■ **WORK INSTRUCTION**
From the line with "brown L-shape: (188, 306)" through the line with "yellow square: (172, 274)", repeat the entries verbatim, both end lines included, and add nothing.

■ **DATA TO USE**
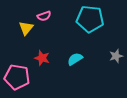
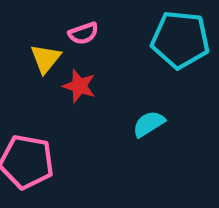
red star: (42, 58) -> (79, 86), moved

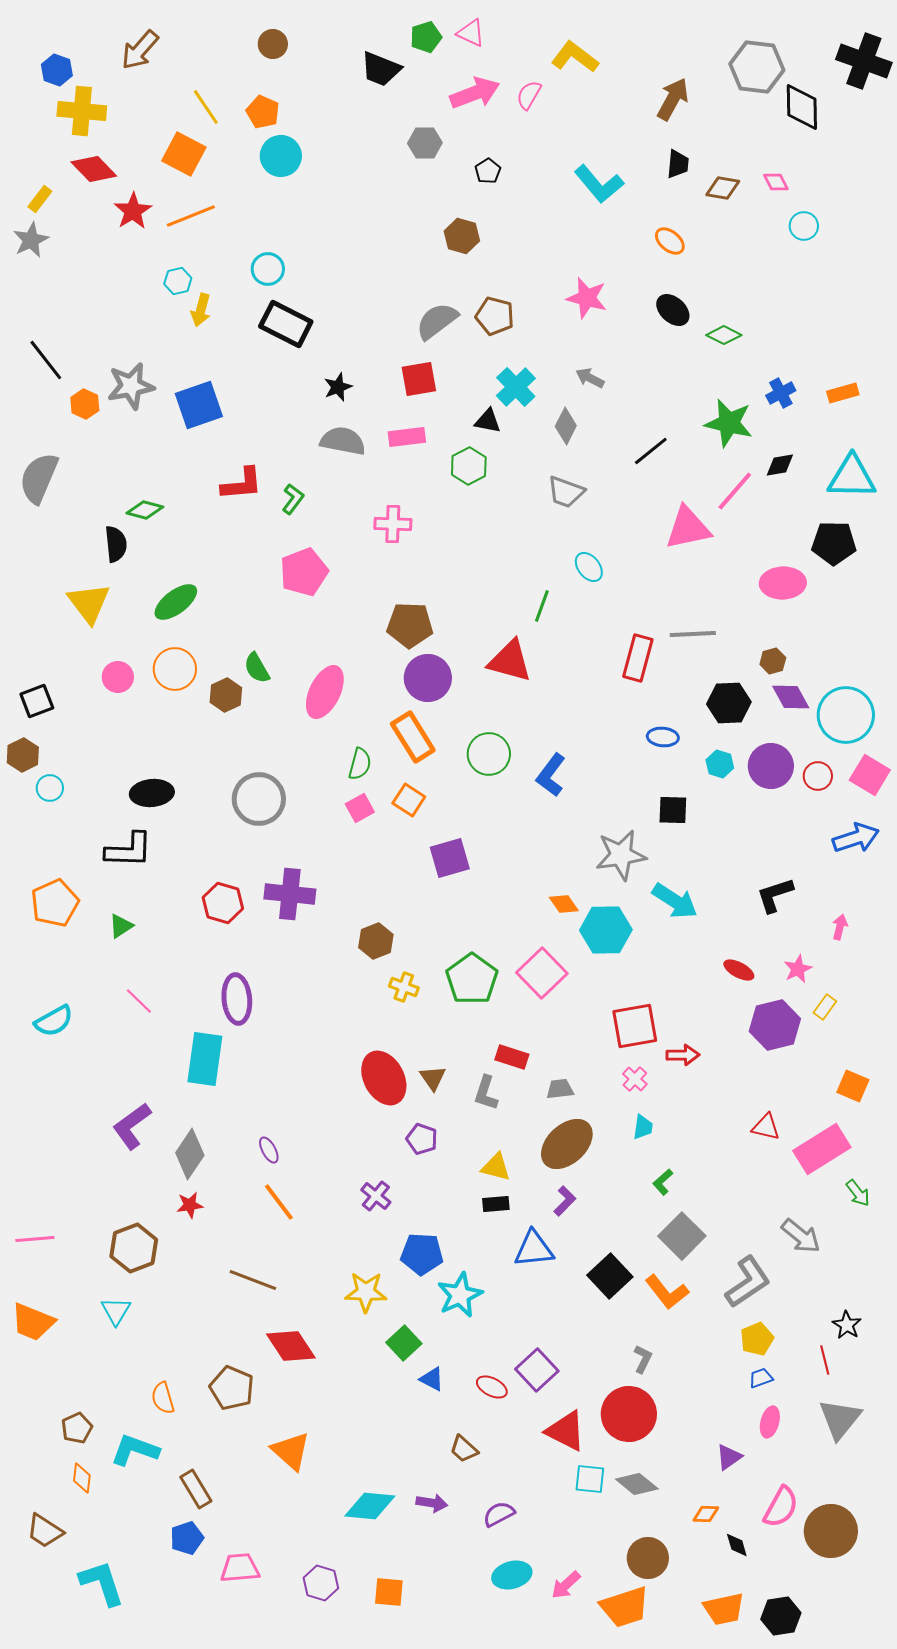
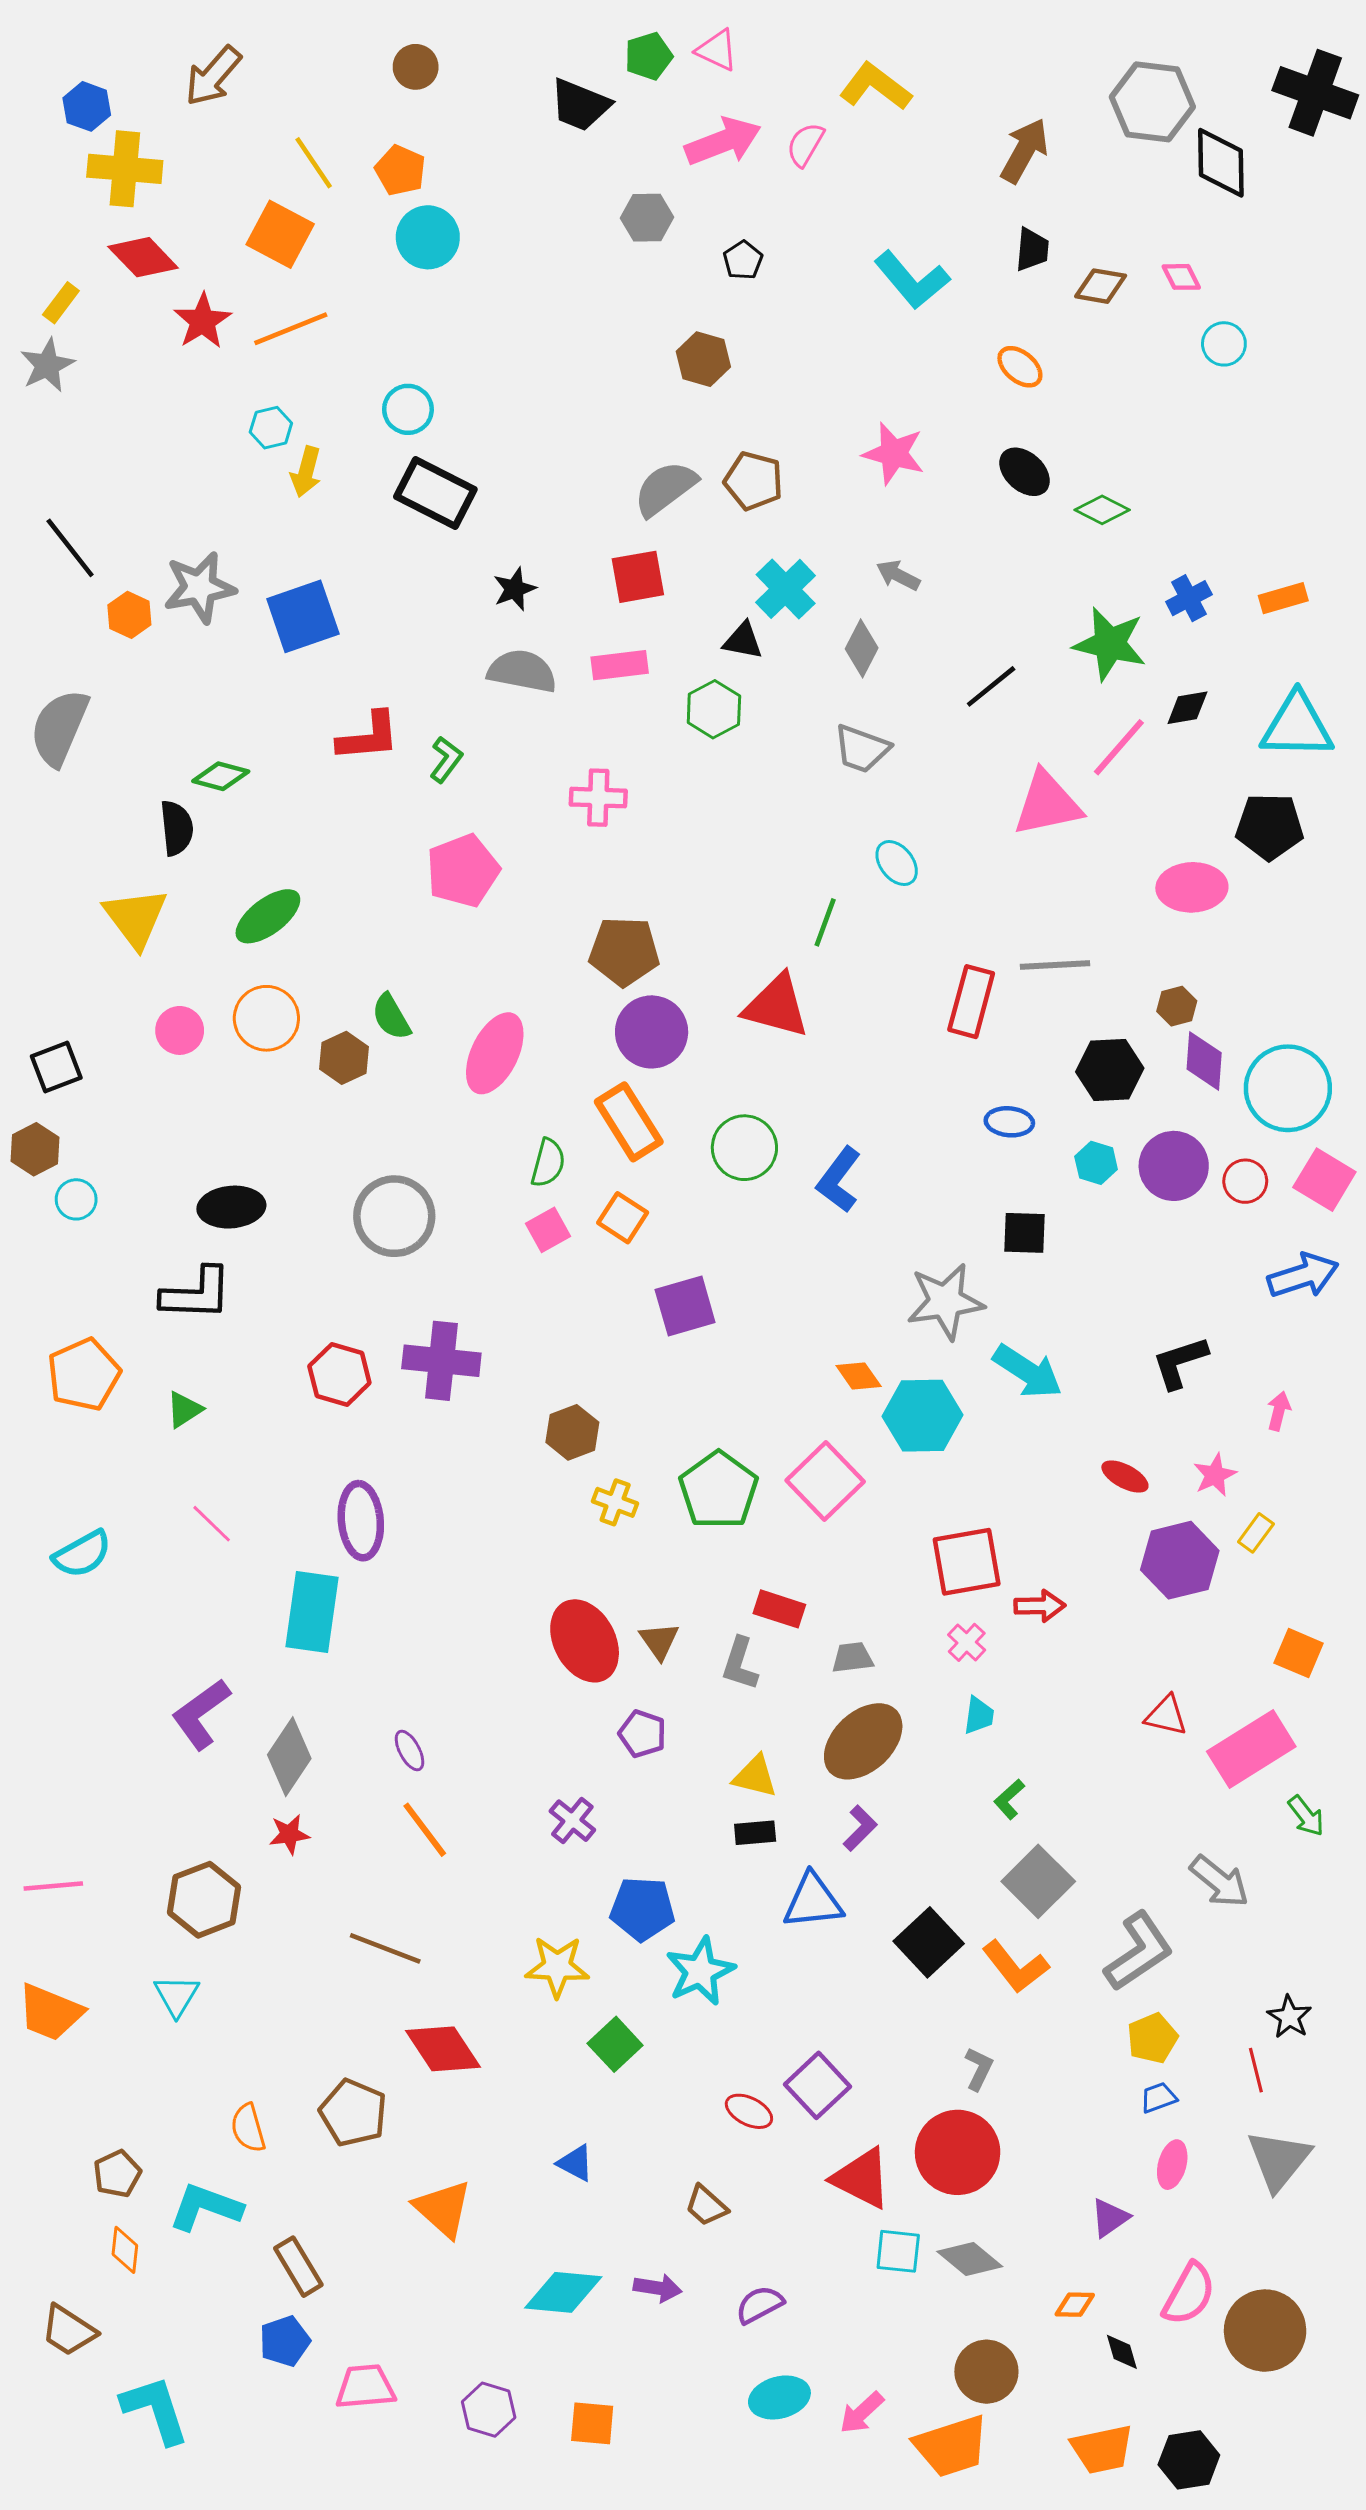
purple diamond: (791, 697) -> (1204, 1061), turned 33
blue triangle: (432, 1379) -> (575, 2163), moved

* * *

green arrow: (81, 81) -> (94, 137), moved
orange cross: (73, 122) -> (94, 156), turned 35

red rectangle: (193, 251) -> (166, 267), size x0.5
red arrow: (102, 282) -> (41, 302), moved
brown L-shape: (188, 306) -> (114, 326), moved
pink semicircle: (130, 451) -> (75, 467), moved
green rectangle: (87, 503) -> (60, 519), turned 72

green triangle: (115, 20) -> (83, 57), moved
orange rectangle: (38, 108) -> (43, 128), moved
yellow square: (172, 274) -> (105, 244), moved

■ **RESPONSE TO THE TASK**
brown L-shape: (188, 306) -> (114, 326), moved
pink semicircle: (130, 451) -> (75, 467), moved
green rectangle: (87, 503) -> (60, 519), turned 72

green triangle: (115, 20) -> (83, 57), moved
orange rectangle: (38, 108) -> (43, 128), moved
yellow square: (172, 274) -> (105, 244), moved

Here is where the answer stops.